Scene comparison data
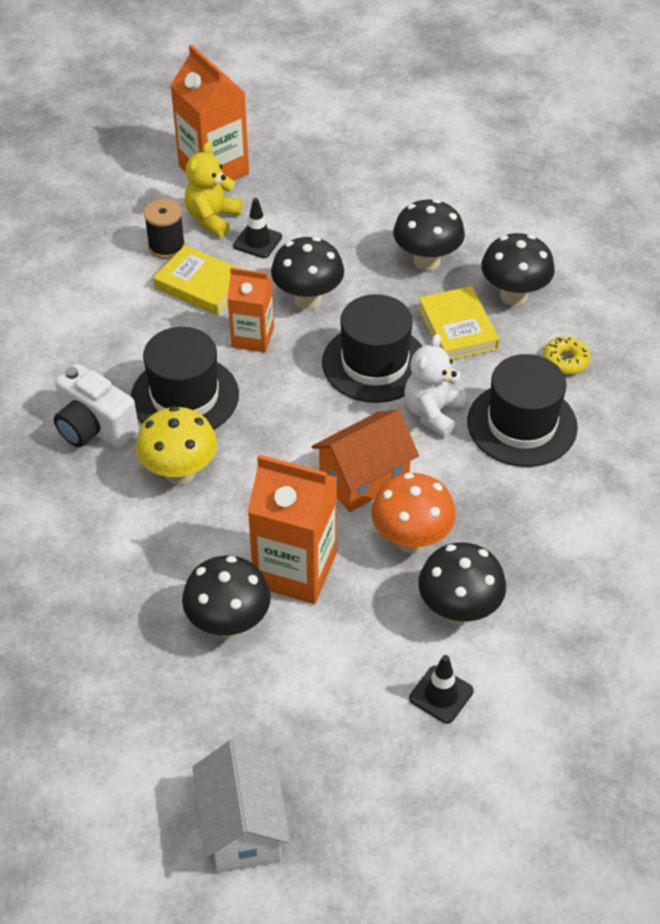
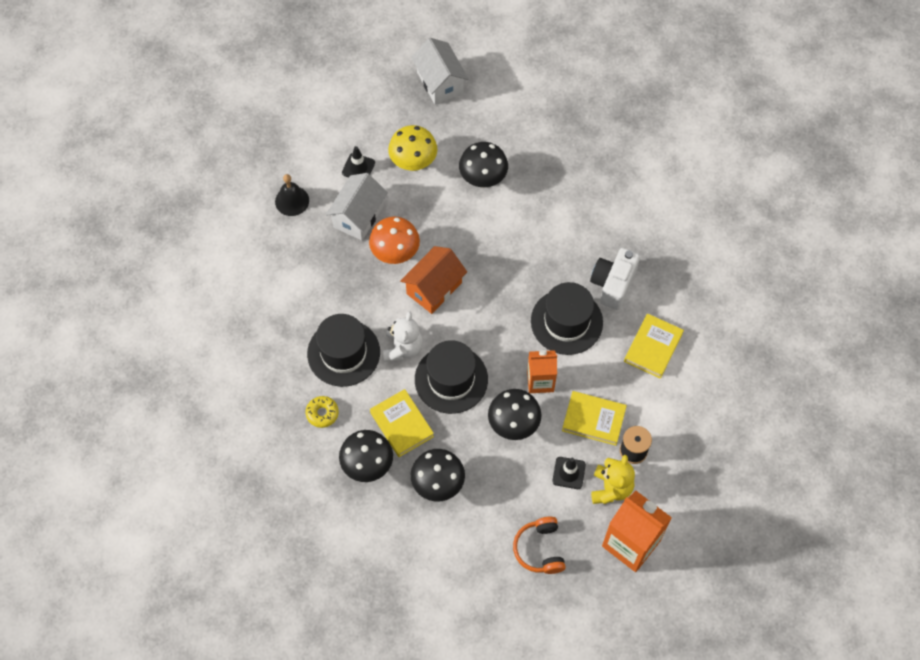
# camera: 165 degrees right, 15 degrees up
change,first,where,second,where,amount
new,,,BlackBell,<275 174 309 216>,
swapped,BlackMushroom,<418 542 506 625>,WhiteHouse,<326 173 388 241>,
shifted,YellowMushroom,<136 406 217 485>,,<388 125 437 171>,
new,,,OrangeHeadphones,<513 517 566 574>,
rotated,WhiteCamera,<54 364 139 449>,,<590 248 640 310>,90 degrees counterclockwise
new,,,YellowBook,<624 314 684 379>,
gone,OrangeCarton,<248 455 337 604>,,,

- [EXERCISE PROMPT]
With the line containing "change,first,where,second,where,amount" as the first and the last line above as the final one, copy those lines exactly and no others.

- [RESPONSE TO THE EXERCISE]
change,first,where,second,where,amount
new,,,BlackBell,<275 174 309 216>,
swapped,BlackMushroom,<418 542 506 625>,WhiteHouse,<326 173 388 241>,
shifted,YellowMushroom,<136 406 217 485>,,<388 125 437 171>,
new,,,OrangeHeadphones,<513 517 566 574>,
rotated,WhiteCamera,<54 364 139 449>,,<590 248 640 310>,90 degrees counterclockwise
new,,,YellowBook,<624 314 684 379>,
gone,OrangeCarton,<248 455 337 604>,,,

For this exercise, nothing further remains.